From the entries below, gather every line containing the string "grey".

Given data START

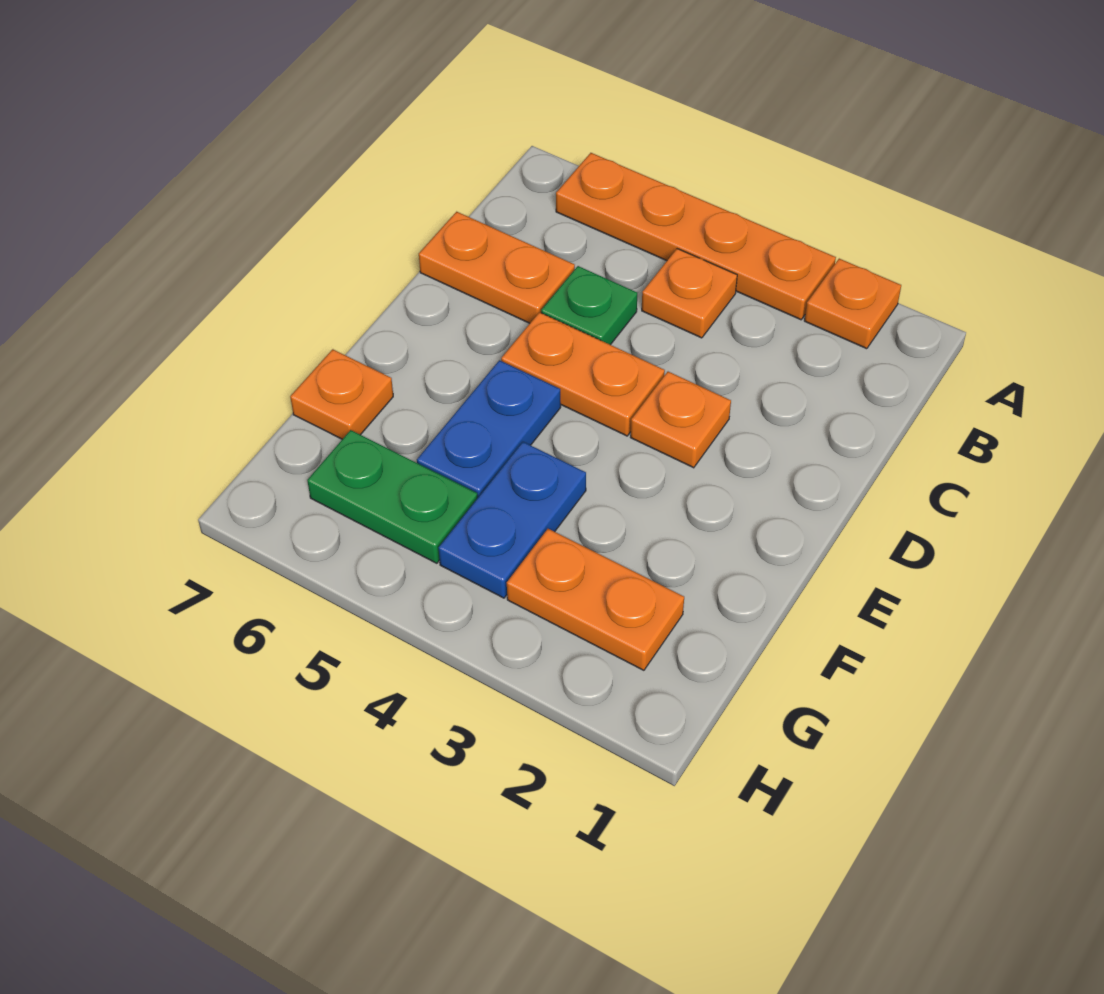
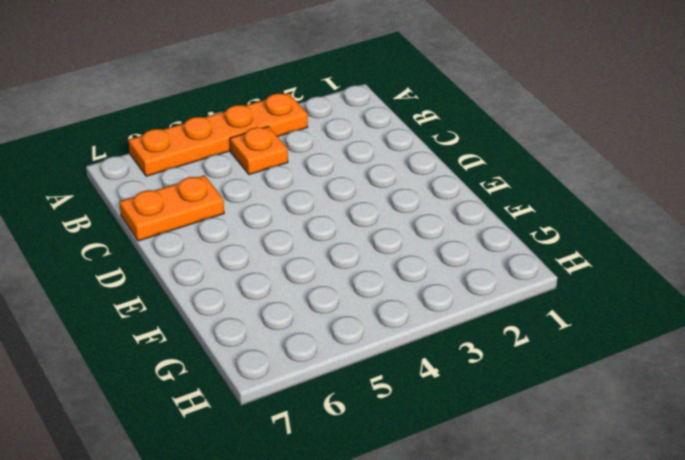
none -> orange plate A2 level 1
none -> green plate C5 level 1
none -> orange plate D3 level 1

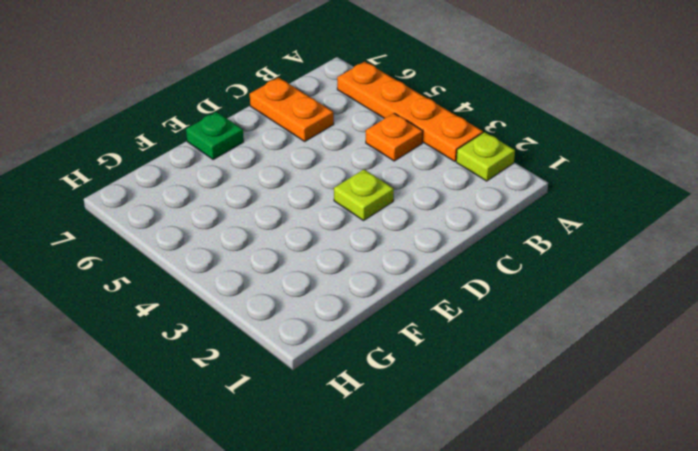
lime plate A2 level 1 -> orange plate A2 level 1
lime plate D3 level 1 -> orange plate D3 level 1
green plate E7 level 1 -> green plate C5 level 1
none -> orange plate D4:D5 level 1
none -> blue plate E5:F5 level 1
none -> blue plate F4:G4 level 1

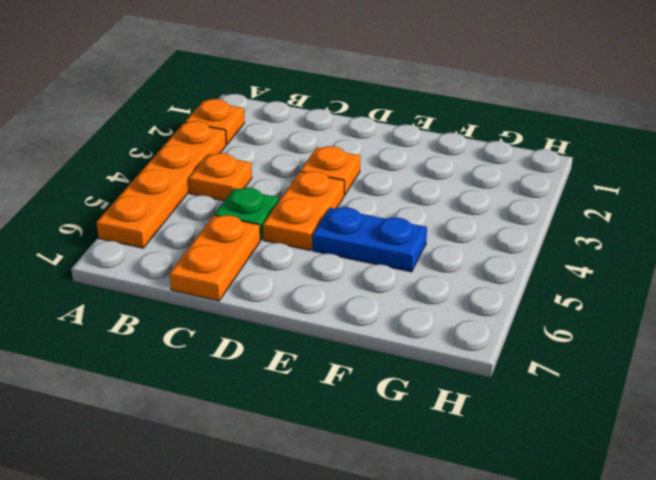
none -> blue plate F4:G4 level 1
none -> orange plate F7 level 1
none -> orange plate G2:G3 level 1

Given data END
Given data START

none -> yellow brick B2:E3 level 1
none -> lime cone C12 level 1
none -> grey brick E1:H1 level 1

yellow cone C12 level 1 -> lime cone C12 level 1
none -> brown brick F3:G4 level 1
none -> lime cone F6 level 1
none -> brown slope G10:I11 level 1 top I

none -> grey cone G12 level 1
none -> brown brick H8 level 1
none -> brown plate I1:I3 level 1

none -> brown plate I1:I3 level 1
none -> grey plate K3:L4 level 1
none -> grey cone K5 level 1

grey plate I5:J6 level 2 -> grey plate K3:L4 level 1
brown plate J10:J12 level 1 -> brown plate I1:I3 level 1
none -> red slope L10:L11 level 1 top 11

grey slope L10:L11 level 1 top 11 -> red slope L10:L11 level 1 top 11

Given data END

■ **Answer to the exercise**
none -> grey brick E1:H1 level 1
none -> grey cone G12 level 1
none -> grey plate K3:L4 level 1
none -> grey cone K5 level 1
grey plate I5:J6 level 2 -> grey plate K3:L4 level 1
grey slope L10:L11 level 1 top 11 -> red slope L10:L11 level 1 top 11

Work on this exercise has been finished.